## Task requirements
Only the lines from the first line of the data through the line containing "(719, 136) = (601, 289): yellow" belong in the answer, transcribed exactly; pictures do not.

Records from a collection:
'''

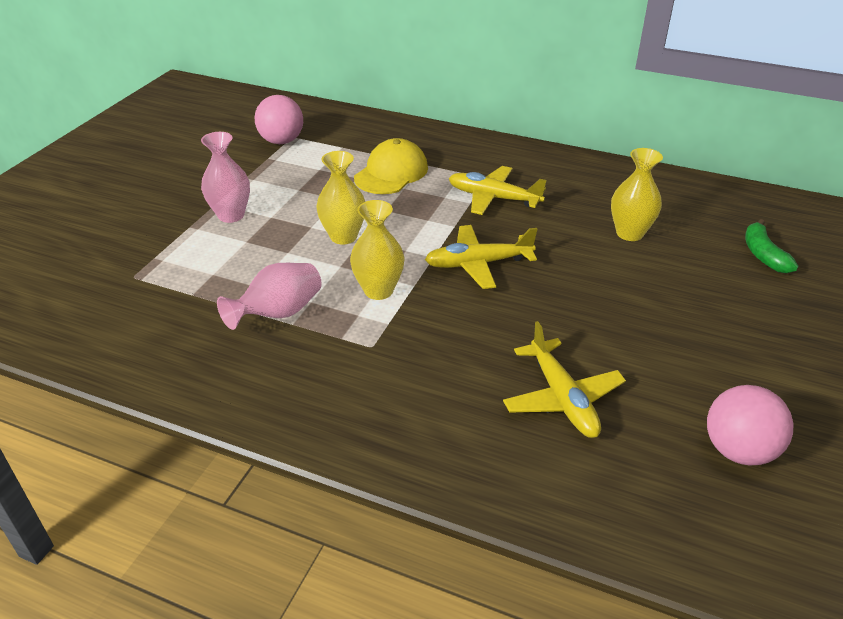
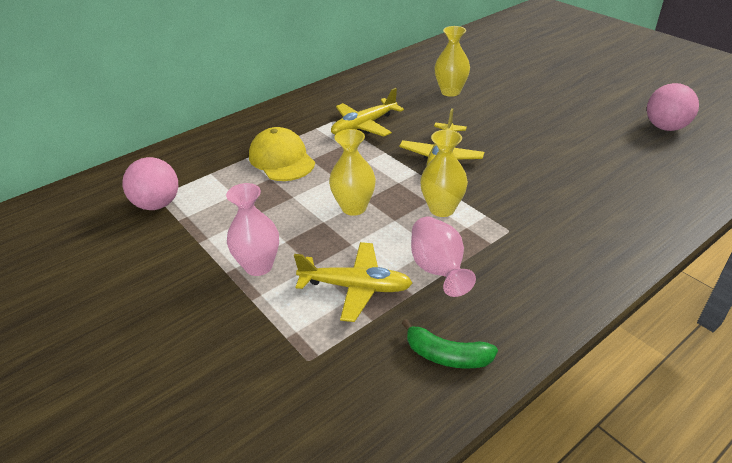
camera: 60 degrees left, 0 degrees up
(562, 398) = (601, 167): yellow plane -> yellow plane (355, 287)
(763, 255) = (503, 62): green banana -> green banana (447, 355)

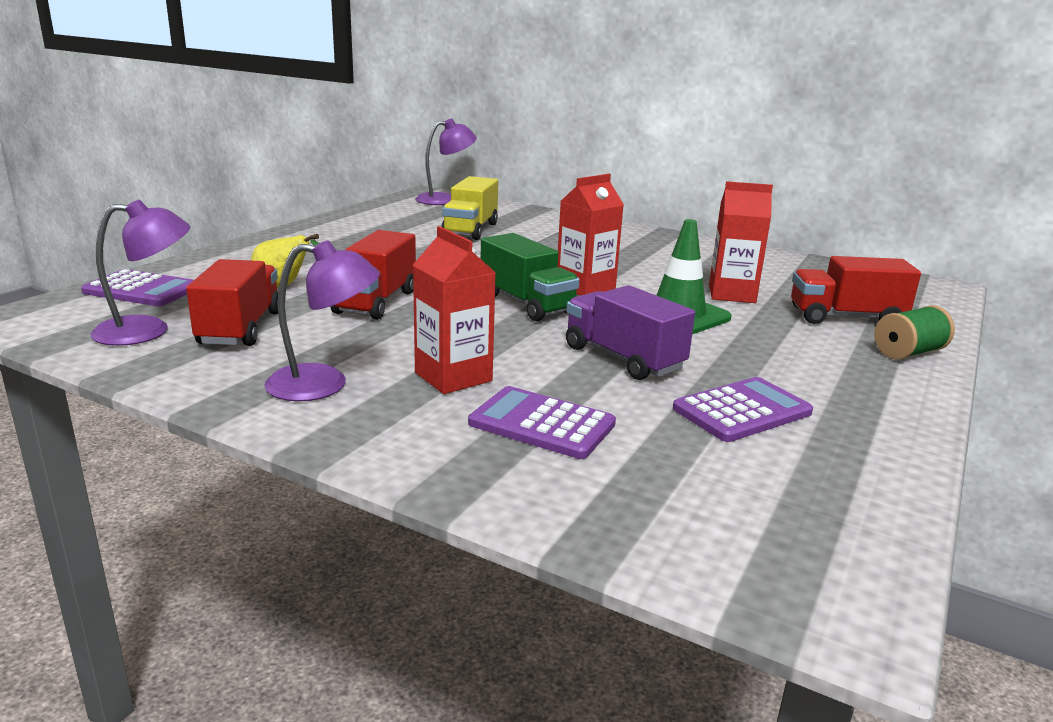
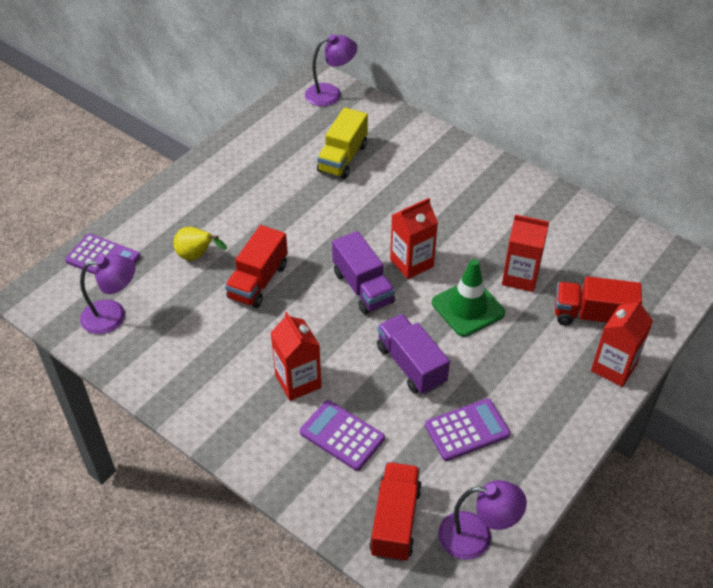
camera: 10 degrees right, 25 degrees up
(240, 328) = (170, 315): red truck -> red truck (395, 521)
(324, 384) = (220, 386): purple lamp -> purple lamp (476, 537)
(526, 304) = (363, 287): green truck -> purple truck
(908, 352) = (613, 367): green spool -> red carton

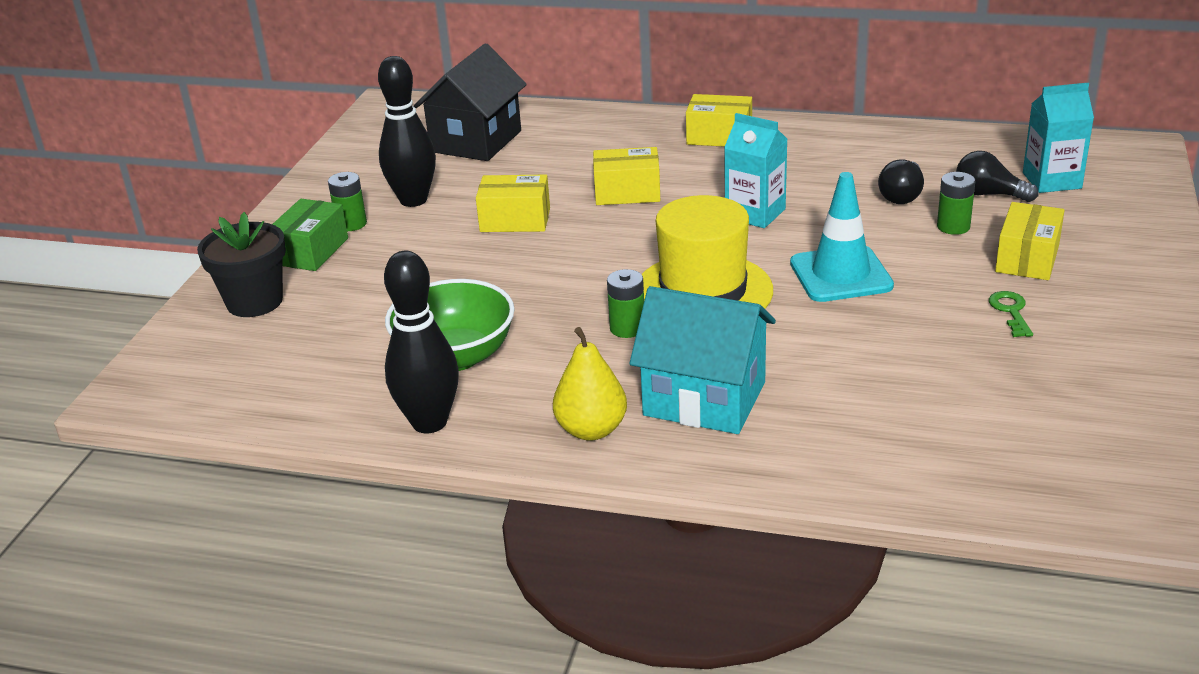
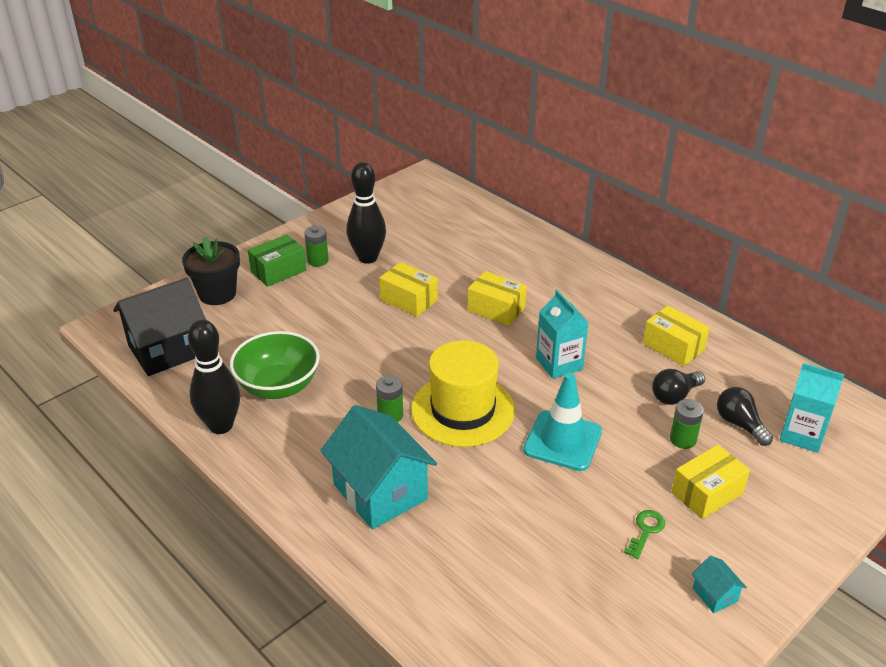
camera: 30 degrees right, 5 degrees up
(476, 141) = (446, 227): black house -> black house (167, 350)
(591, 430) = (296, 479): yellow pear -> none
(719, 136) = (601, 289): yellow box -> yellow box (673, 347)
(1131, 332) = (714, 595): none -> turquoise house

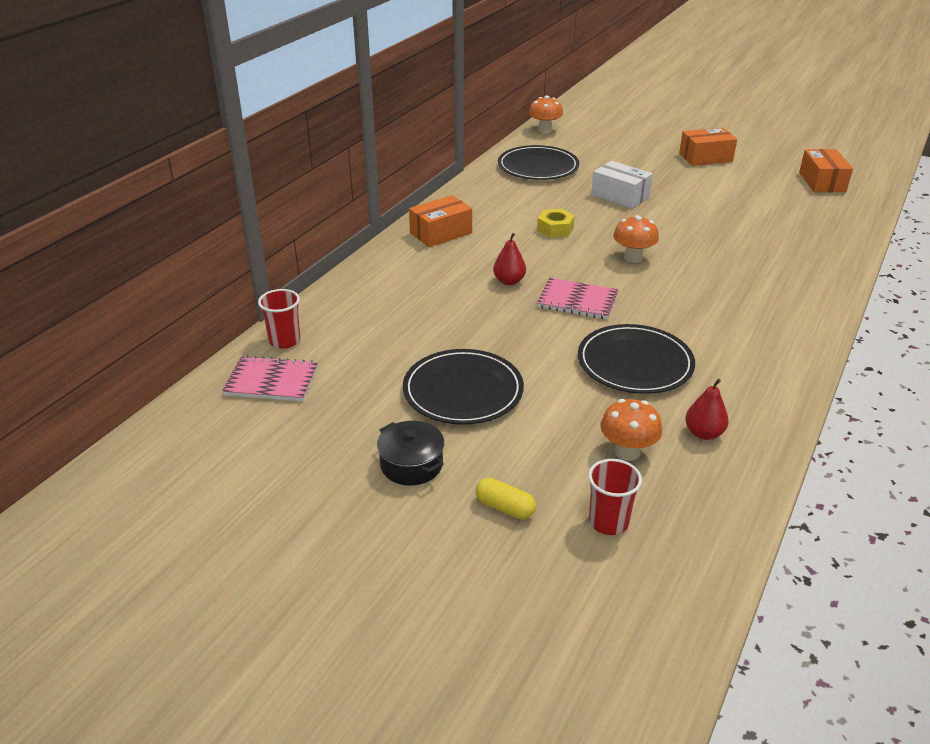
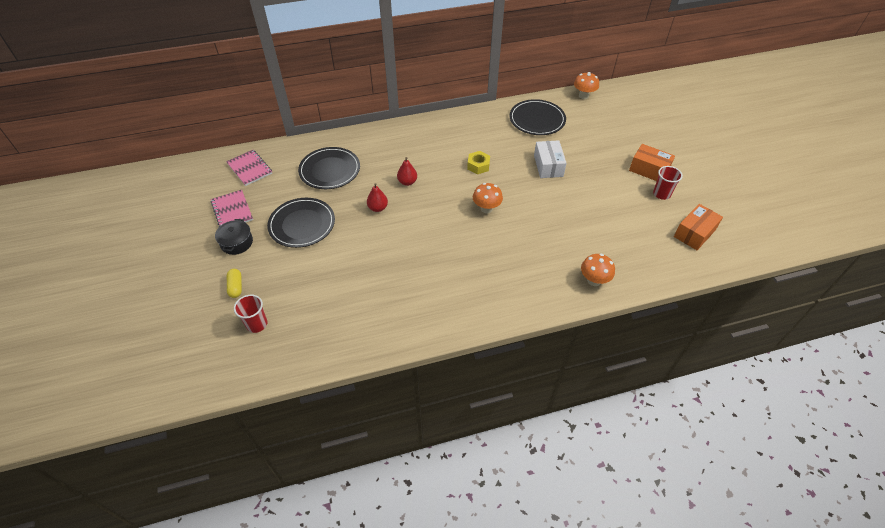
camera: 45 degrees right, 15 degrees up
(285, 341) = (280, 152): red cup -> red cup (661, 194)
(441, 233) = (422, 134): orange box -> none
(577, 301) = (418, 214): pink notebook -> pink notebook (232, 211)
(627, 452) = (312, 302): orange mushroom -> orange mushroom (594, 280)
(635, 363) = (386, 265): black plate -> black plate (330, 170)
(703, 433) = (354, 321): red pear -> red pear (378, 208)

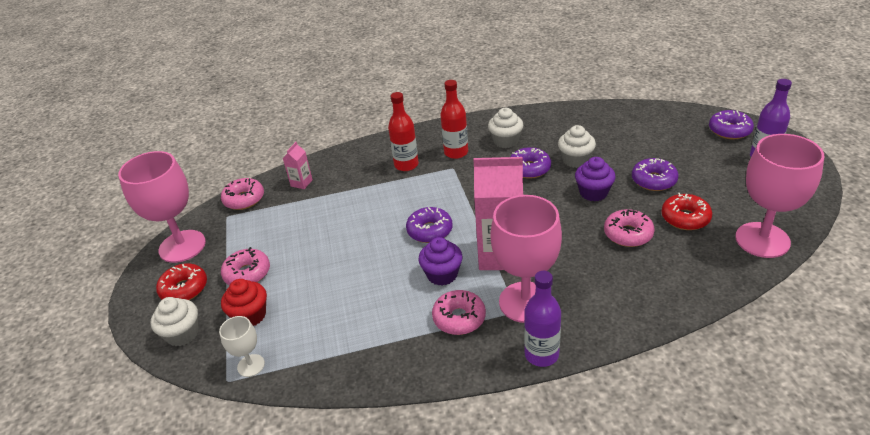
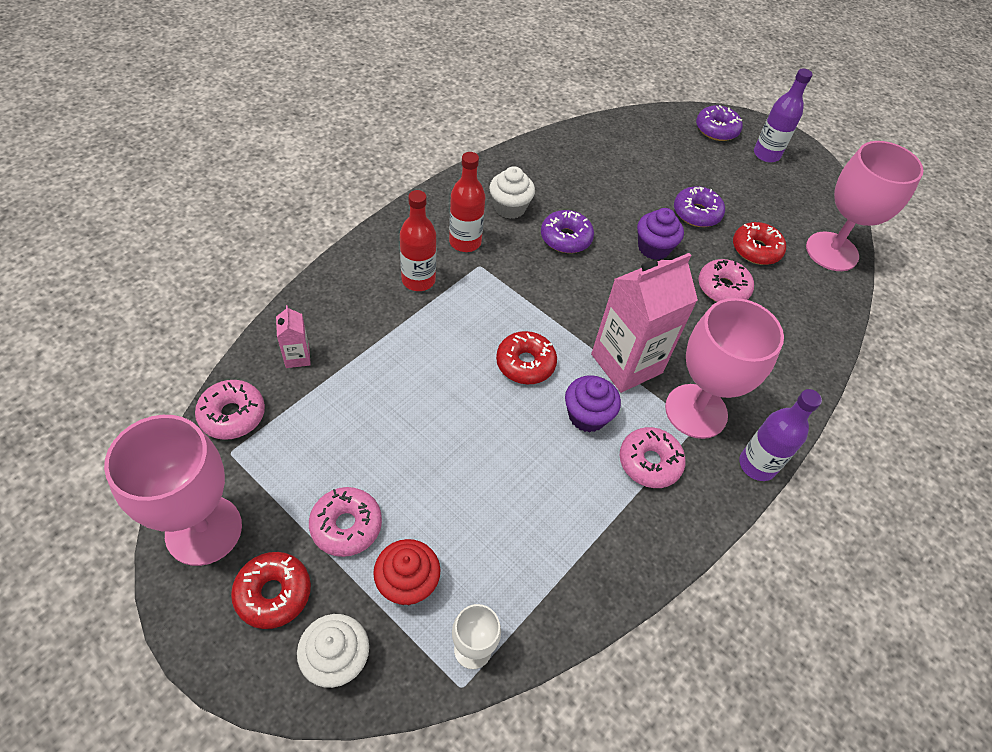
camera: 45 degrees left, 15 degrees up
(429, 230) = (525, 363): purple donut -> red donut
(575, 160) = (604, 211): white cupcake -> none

'''

## Reply to the task
camera: 60 degrees left, 0 degrees up
(562, 398) = (601, 167): yellow plane -> yellow plane (355, 287)
(763, 255) = (503, 62): green banana -> green banana (447, 355)

camera: 10 degrees right, 25 degrees up
(240, 328) = (170, 315): red truck -> red truck (395, 521)
(324, 384) = (220, 386): purple lamp -> purple lamp (476, 537)
(526, 304) = (363, 287): green truck -> purple truck
(908, 352) = (613, 367): green spool -> red carton

camera: 30 degrees right, 5 degrees up
(476, 141) = (446, 227): black house -> black house (167, 350)
(591, 430) = (296, 479): yellow pear -> none
(719, 136) = (601, 289): yellow box -> yellow box (673, 347)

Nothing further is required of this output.